**Your objective:**
With the pictures omitted, output word for word the lines from the one containing "purple circle: moved 9 px left, 8 px down" through the end of the records.

--- --- ---

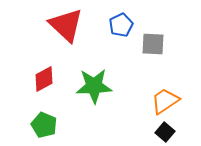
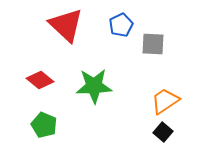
red diamond: moved 4 px left, 1 px down; rotated 68 degrees clockwise
black square: moved 2 px left
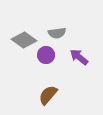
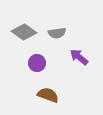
gray diamond: moved 8 px up
purple circle: moved 9 px left, 8 px down
brown semicircle: rotated 70 degrees clockwise
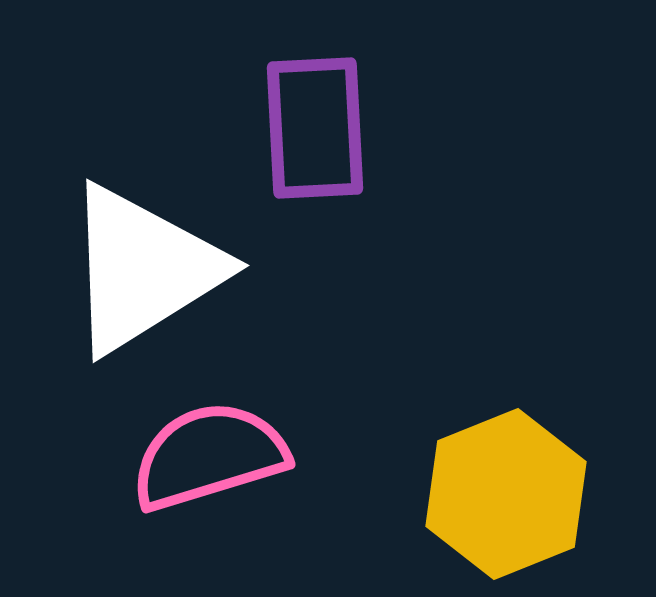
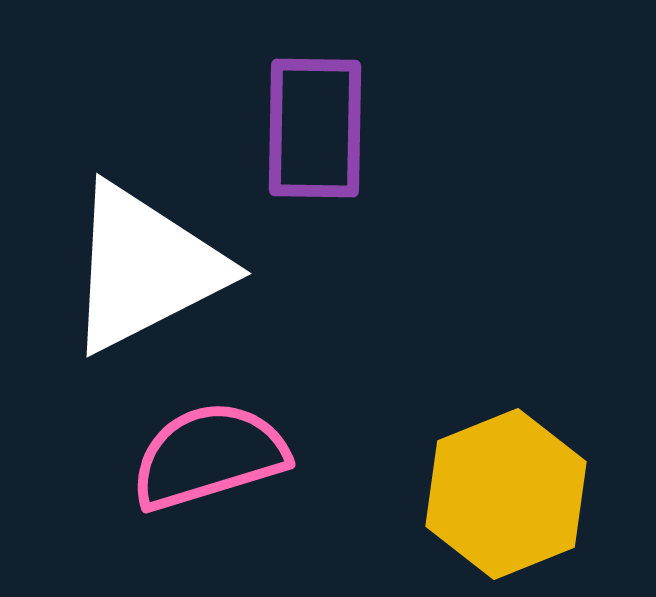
purple rectangle: rotated 4 degrees clockwise
white triangle: moved 2 px right, 1 px up; rotated 5 degrees clockwise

--- --- ---

**Reply:**
purple circle: moved 9 px left, 8 px down
brown semicircle: rotated 70 degrees clockwise
purple rectangle: rotated 4 degrees clockwise
white triangle: moved 2 px right, 1 px up; rotated 5 degrees clockwise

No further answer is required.